(Object state comparisons)
..............................
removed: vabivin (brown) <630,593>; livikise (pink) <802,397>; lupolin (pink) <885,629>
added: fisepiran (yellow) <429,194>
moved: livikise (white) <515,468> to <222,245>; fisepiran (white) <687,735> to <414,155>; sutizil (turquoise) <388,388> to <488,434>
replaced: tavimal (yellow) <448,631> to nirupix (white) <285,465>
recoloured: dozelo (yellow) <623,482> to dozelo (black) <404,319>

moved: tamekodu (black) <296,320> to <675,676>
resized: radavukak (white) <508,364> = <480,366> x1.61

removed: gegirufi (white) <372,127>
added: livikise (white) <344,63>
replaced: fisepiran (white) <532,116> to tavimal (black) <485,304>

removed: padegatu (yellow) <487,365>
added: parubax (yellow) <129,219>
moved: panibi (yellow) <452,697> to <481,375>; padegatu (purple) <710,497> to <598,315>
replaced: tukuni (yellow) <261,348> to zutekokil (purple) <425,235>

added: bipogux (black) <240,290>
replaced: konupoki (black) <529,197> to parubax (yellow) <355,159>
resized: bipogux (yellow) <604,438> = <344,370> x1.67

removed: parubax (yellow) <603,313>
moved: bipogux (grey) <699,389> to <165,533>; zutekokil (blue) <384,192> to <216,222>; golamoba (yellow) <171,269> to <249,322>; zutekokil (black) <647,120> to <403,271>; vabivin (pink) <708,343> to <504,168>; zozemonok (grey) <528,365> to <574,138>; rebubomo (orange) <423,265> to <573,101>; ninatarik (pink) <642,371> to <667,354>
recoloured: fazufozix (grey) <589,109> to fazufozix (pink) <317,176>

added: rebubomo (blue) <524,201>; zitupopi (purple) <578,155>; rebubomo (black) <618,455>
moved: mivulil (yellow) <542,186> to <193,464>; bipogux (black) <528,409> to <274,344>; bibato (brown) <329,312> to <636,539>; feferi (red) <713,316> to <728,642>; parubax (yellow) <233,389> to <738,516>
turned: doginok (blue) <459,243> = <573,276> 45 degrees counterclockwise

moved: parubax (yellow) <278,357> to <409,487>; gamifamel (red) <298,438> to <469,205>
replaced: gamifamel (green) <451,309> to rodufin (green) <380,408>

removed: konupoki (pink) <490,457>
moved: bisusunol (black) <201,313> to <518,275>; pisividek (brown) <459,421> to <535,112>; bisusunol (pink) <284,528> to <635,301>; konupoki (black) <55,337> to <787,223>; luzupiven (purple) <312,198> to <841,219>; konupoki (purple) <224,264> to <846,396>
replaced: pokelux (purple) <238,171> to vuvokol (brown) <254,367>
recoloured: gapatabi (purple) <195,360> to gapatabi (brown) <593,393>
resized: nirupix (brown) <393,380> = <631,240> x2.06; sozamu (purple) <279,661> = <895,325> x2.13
..............................
→ **What is required**: From the data above, return every line from the line that has "moved: livikise (white)" up to and including the line that has "replaced: tavimal (yellow)", exactly.

→ **Expected answer**:
moved: livikise (white) <515,468> to <222,245>; fisepiran (white) <687,735> to <414,155>; sutizil (turquoise) <388,388> to <488,434>
replaced: tavimal (yellow) <448,631> to nirupix (white) <285,465>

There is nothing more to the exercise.